What is expected = Pictures stay out of the copy. Transcribe exactly, and only, the line with "none -> red 1x1 round brick [359,237,412,323]" through the last line of the entries below.

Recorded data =
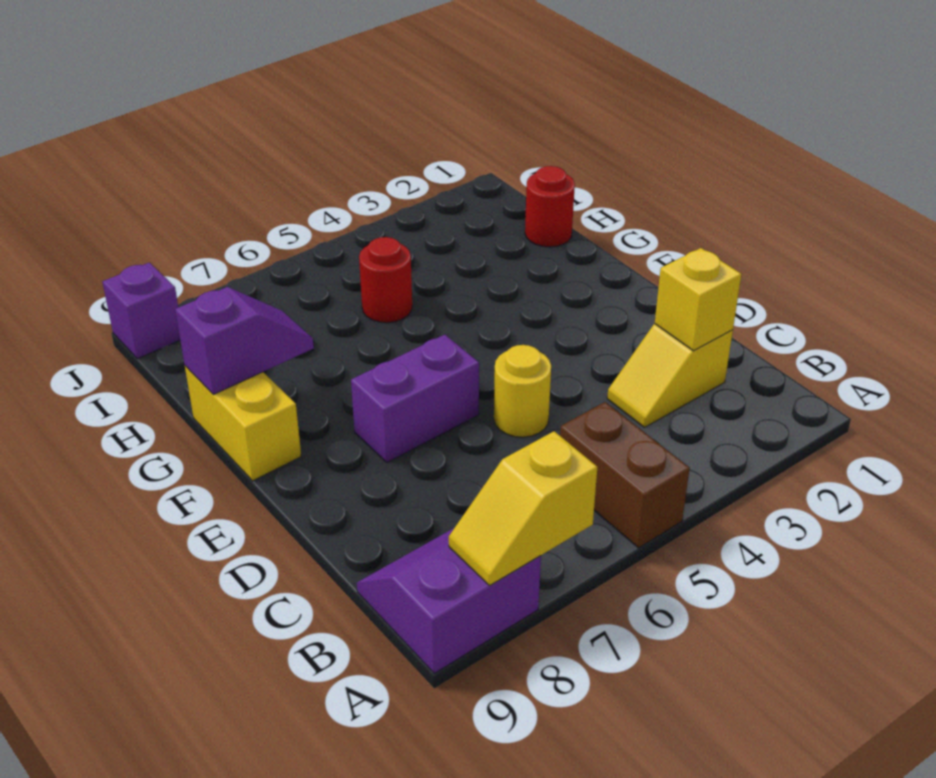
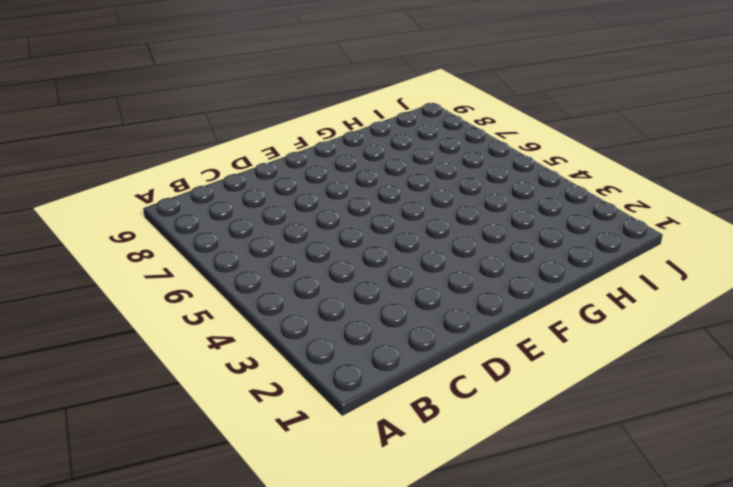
none -> brown 1x2 brick [560,402,690,548]
none -> purple 2x2 slope [357,528,541,673]
none -> yellow 1x2 slope [607,324,733,427]

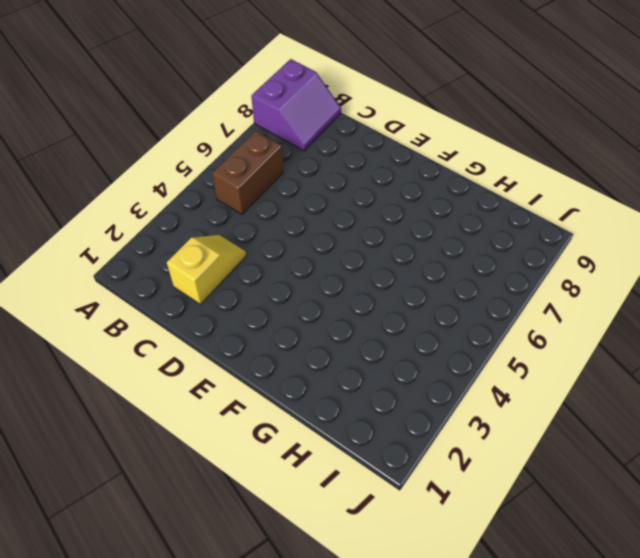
brown 1x2 brick [212,131,283,214] -> brown 1x2 brick turned to [560,402,690,548]
none -> yellow 1x1 round brick [494,345,551,437]
none -> purple 1x2 brick [351,335,479,462]
none -> yellow 1x2 brick [185,366,301,481]

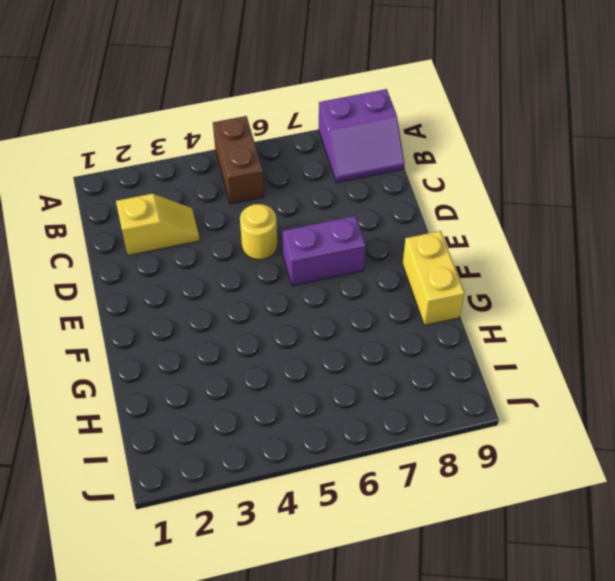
none -> red 1x1 round brick [525,166,575,247]
none -> red 1x1 round brick [359,237,412,323]
none -> purple 1x1 brick [102,263,180,359]

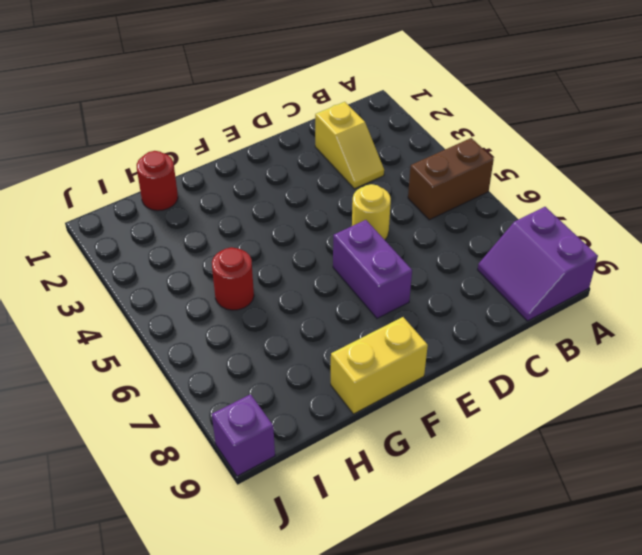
none -> yellow 1x2 slope [449,431,597,585]
none -> yellow 1x1 brick [655,248,741,351]
none -> purple 1x2 slope [175,287,314,394]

Answer to this exercise =
none -> red 1x1 round brick [359,237,412,323]
none -> purple 1x1 brick [102,263,180,359]

none -> yellow 1x2 slope [449,431,597,585]
none -> yellow 1x1 brick [655,248,741,351]
none -> purple 1x2 slope [175,287,314,394]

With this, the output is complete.